PROBLEM TO WORK ON: Copy the lines word for word, starting with the line that contains "lakeshore [1029, 149]" and running through the last of the lines, both ends included. Omit the pictures from your copy.
** start **
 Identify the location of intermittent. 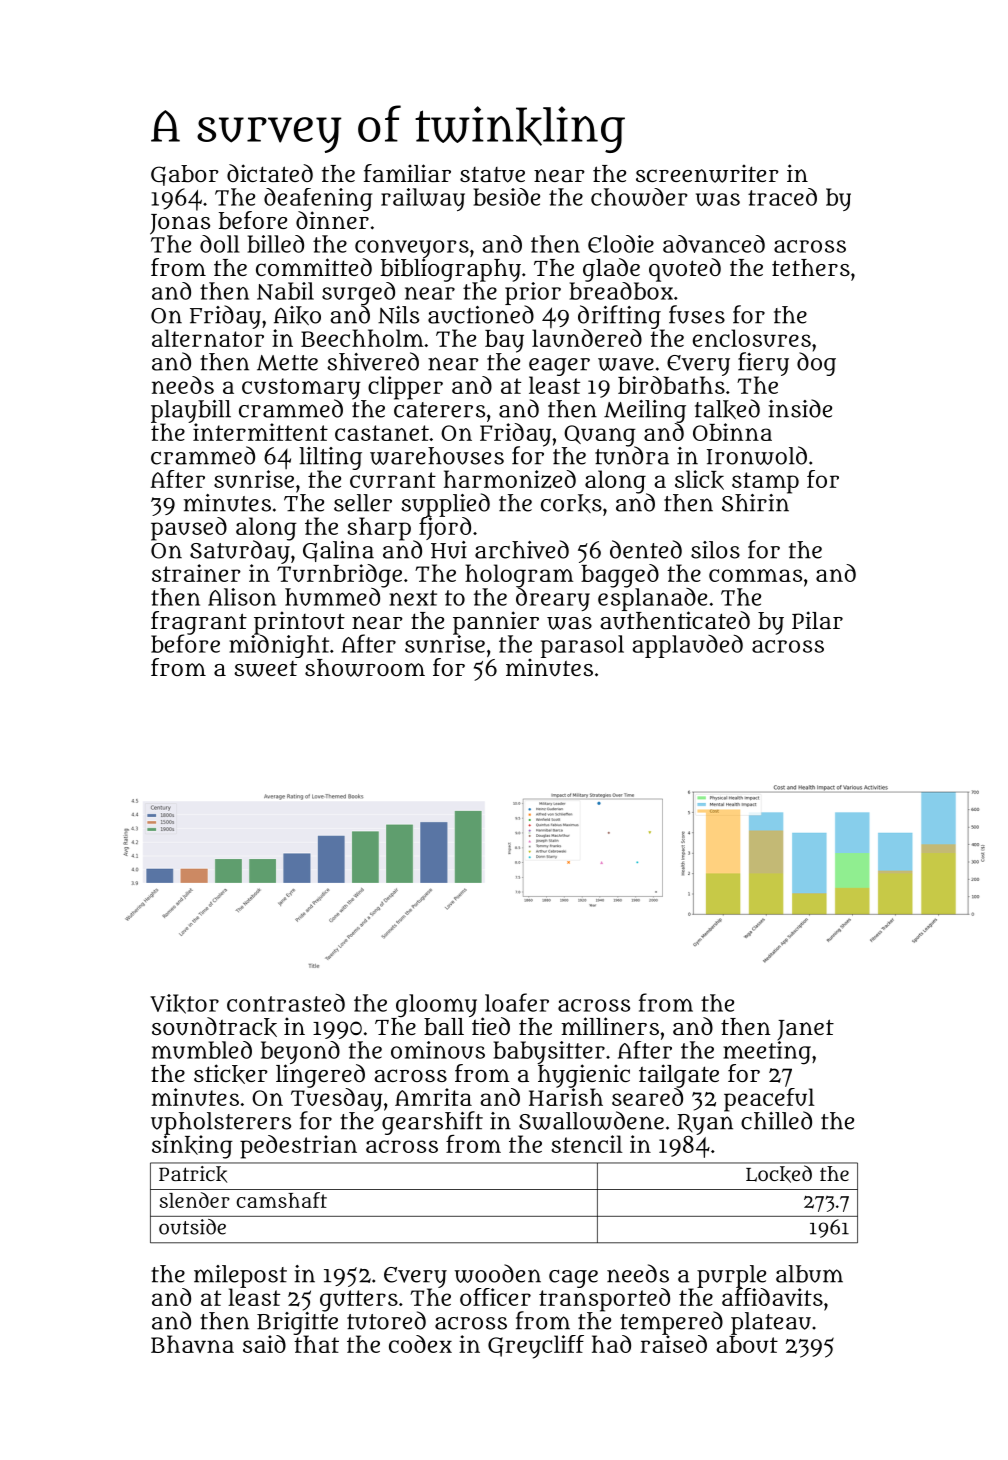
(260, 432).
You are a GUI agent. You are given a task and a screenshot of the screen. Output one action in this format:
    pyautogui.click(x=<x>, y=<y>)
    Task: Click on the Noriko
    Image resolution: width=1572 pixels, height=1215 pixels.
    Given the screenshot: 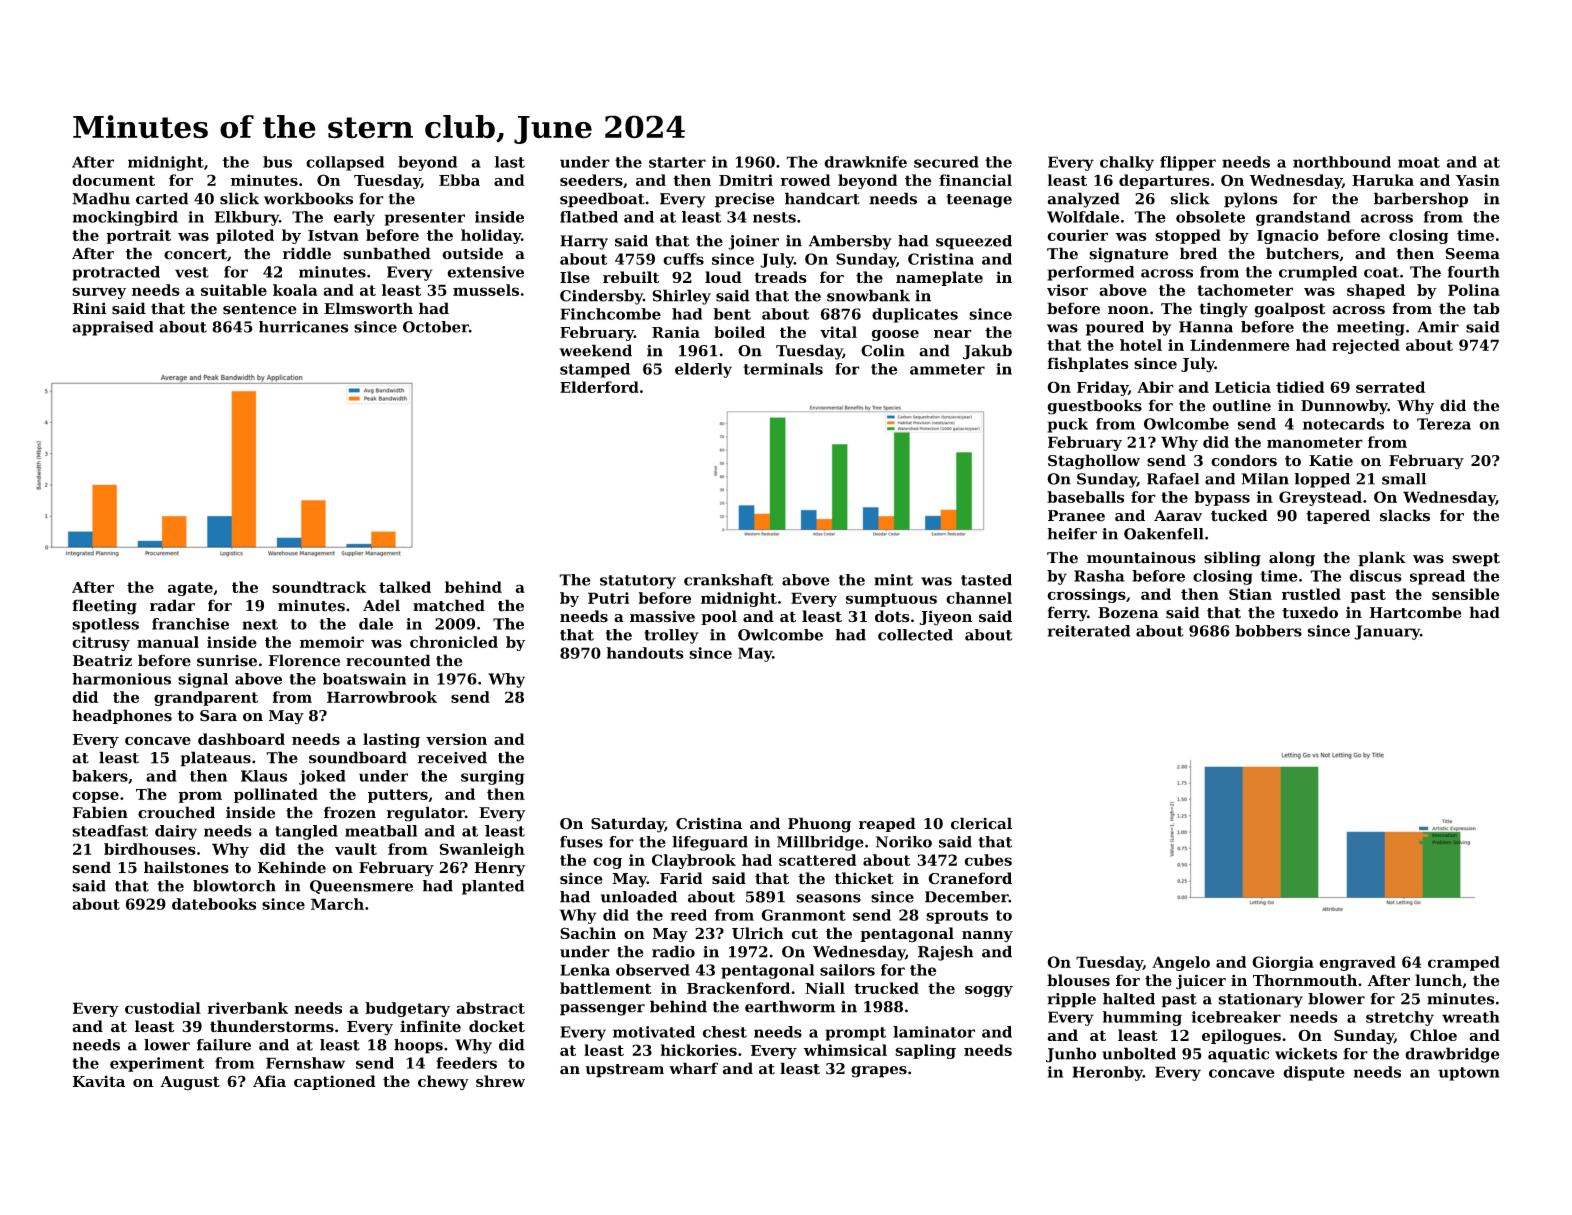 What is the action you would take?
    pyautogui.click(x=904, y=842)
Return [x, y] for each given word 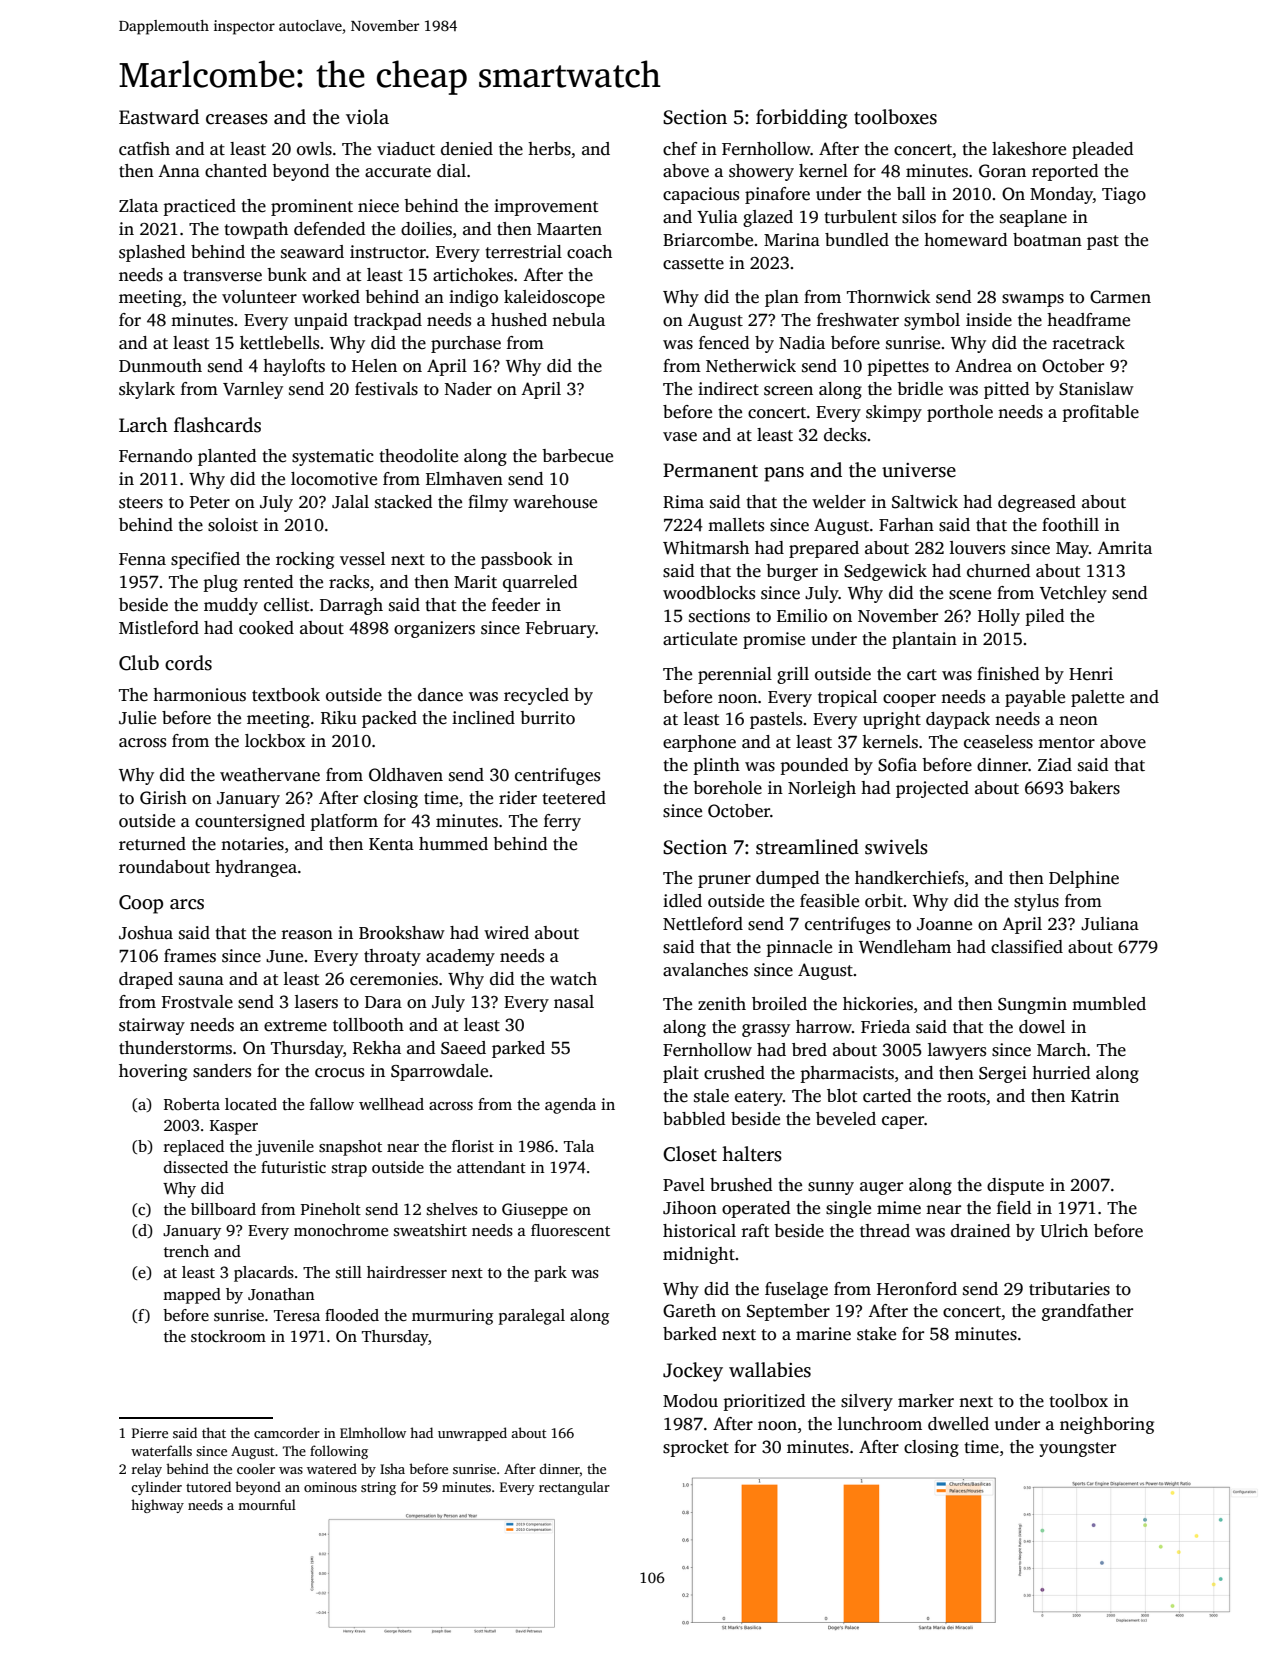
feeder [516, 605]
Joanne [944, 924]
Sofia [897, 765]
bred [809, 1050]
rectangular [574, 1488]
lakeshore [1029, 149]
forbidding [802, 119]
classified [1027, 947]
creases [237, 119]
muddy [231, 606]
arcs [187, 904]
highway [157, 1506]
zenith [722, 1004]
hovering [153, 1072]
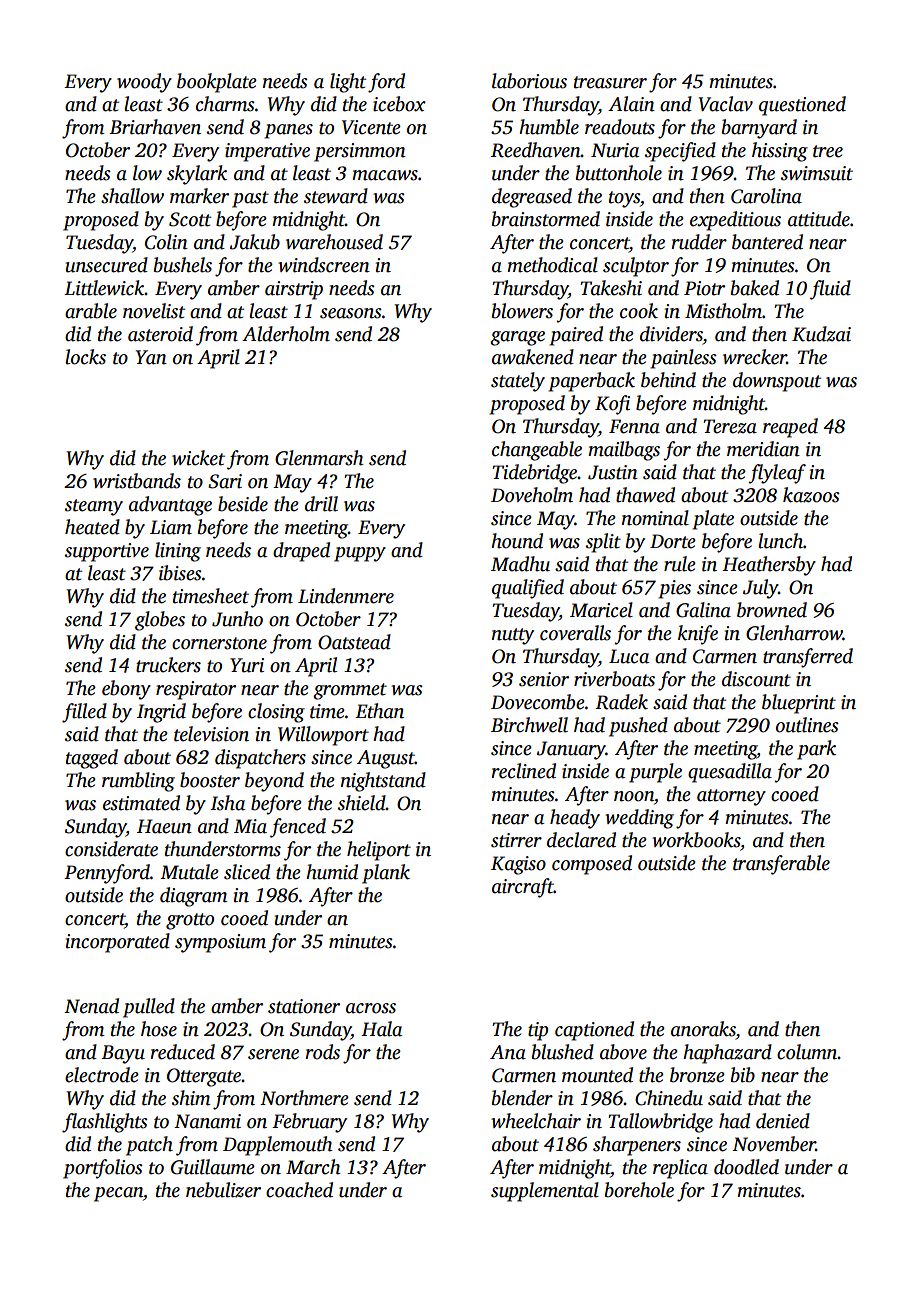 Image resolution: width=924 pixels, height=1311 pixels. Describe the element at coordinates (180, 573) in the screenshot. I see `ibises` at that location.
** end **
PROBLEM SOLUTION:
lakeshore [1029, 149]
forbidding [802, 119]
classified [1027, 947]
creases [237, 119]
muddy [231, 606]
arcs [187, 904]
highway [157, 1506]
zenith [722, 1004]
hovering [153, 1072]
 Image resolution: width=924 pixels, height=1311 pixels. Describe the element at coordinates (180, 573) in the screenshot. I see `ibises` at that location.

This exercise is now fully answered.